### [YOUR INSTRUCTIONS]
Reproduce verbatim the rows below, starting with the very first line and ending with the line that contains "road 2 (track): [(472,511),(498,263)]", including both of those lines.
/---
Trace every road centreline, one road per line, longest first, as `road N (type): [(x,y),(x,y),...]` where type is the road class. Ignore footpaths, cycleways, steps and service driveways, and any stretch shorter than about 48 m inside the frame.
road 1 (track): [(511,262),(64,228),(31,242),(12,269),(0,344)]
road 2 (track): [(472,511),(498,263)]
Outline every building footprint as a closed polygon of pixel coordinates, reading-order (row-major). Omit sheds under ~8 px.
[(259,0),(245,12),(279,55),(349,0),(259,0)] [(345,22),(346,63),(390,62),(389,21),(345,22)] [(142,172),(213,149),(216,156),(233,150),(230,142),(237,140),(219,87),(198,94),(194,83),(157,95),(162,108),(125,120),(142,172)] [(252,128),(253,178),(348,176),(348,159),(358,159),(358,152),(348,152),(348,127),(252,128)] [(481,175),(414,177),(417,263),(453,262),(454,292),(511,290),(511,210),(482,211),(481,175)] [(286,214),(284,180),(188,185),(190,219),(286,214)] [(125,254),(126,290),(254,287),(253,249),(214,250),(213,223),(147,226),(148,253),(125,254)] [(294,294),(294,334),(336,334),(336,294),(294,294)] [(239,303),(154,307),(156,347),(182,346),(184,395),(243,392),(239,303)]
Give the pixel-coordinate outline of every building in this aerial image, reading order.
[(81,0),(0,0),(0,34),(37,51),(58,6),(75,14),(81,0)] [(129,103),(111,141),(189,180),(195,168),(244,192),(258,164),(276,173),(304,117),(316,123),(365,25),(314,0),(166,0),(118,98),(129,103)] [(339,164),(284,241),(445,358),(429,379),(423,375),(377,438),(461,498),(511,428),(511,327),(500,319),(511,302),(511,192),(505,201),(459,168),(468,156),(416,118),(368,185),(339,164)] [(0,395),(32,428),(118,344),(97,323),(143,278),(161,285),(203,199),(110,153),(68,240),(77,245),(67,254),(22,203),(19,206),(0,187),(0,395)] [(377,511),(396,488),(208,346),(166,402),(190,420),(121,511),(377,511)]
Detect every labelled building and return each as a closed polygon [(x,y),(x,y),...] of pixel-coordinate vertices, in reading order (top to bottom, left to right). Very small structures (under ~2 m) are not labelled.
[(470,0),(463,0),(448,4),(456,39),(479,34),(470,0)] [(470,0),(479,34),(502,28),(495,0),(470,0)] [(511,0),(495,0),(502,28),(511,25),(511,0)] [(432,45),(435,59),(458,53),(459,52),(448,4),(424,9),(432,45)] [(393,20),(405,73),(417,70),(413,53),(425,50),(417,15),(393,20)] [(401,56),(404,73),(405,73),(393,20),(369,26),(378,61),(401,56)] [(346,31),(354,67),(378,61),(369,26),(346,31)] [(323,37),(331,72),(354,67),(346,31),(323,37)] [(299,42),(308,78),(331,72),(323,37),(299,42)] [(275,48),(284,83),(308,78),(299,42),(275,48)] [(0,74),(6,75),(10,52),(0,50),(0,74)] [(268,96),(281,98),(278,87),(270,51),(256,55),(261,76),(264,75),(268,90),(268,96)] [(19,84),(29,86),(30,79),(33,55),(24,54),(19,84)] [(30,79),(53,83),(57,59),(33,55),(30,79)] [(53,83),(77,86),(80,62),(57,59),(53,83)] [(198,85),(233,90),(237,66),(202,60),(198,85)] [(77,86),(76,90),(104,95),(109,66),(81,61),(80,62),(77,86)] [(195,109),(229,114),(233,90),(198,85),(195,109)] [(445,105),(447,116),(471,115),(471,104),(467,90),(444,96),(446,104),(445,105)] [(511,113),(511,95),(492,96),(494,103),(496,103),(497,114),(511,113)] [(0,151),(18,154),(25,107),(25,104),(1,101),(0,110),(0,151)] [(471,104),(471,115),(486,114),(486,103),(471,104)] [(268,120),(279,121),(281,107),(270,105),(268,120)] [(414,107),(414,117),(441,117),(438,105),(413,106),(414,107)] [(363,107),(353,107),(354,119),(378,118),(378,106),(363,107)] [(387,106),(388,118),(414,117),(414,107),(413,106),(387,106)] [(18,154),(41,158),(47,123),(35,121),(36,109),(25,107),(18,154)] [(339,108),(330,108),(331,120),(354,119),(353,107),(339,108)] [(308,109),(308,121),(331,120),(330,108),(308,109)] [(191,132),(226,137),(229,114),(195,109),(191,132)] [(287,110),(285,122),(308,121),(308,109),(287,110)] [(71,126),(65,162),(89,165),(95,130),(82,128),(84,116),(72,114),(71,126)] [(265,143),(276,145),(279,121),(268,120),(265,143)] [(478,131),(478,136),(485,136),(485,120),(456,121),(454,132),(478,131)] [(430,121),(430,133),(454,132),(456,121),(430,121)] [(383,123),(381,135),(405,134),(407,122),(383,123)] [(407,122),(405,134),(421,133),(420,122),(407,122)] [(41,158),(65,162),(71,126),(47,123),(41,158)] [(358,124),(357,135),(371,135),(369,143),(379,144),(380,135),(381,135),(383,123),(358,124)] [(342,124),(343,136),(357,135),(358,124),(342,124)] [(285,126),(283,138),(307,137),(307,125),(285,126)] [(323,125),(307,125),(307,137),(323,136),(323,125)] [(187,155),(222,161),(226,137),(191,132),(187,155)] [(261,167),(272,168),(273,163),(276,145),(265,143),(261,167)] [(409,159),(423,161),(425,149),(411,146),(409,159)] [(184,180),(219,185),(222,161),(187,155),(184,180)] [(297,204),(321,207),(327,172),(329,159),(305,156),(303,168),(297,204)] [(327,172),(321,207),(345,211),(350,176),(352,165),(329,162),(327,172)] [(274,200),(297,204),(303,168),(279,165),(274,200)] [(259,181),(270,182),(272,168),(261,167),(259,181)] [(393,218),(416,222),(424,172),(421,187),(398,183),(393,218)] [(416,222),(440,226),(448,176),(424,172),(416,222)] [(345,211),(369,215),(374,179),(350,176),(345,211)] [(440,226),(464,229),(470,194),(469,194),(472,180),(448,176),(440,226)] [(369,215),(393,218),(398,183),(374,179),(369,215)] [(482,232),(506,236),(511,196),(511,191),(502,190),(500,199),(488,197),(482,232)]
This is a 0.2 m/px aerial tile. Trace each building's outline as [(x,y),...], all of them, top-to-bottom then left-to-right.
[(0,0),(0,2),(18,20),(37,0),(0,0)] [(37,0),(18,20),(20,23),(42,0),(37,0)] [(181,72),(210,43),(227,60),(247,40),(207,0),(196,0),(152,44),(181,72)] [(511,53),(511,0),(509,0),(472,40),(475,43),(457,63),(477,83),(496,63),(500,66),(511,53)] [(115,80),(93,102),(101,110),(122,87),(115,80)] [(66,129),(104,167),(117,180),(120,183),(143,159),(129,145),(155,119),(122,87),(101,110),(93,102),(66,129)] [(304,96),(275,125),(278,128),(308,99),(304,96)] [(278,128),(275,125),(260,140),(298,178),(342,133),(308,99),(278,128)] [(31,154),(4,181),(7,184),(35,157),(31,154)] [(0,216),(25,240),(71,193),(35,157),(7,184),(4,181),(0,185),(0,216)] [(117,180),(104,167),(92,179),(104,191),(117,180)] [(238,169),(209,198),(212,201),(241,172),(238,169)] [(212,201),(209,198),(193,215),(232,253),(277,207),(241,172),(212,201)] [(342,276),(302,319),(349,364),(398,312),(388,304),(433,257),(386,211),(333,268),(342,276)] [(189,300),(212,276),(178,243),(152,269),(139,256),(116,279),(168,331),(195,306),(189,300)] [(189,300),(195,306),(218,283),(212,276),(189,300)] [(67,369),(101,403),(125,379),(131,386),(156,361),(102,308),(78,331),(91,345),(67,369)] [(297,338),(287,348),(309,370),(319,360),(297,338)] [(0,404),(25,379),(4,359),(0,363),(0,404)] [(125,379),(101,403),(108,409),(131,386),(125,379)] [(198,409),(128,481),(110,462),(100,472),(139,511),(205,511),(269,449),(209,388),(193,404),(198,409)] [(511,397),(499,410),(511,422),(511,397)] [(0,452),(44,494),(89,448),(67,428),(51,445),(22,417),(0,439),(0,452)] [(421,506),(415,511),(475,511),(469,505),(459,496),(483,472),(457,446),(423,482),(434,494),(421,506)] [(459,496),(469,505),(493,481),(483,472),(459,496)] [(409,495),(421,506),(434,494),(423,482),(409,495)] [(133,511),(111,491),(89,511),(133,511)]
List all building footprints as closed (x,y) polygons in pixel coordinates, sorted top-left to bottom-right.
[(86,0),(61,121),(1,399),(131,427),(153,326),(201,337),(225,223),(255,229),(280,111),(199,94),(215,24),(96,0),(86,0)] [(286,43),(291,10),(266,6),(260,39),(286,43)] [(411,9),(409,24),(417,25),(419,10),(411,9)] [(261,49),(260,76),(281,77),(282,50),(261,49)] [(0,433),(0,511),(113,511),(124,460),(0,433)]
\---
### [ANSWER TO THIS EXERCISE]
Trace every road centreline, one road per line, longest first, as `road N (type): [(x,y),(x,y),...]` where type is the road class. Ignore footpaths, cycleways, steps and service driveways, and any stretch shorter than about 48 m inside the frame.
road 1 (track): [(511,262),(64,228),(31,242),(12,269),(0,344)]
road 2 (track): [(472,511),(498,263)]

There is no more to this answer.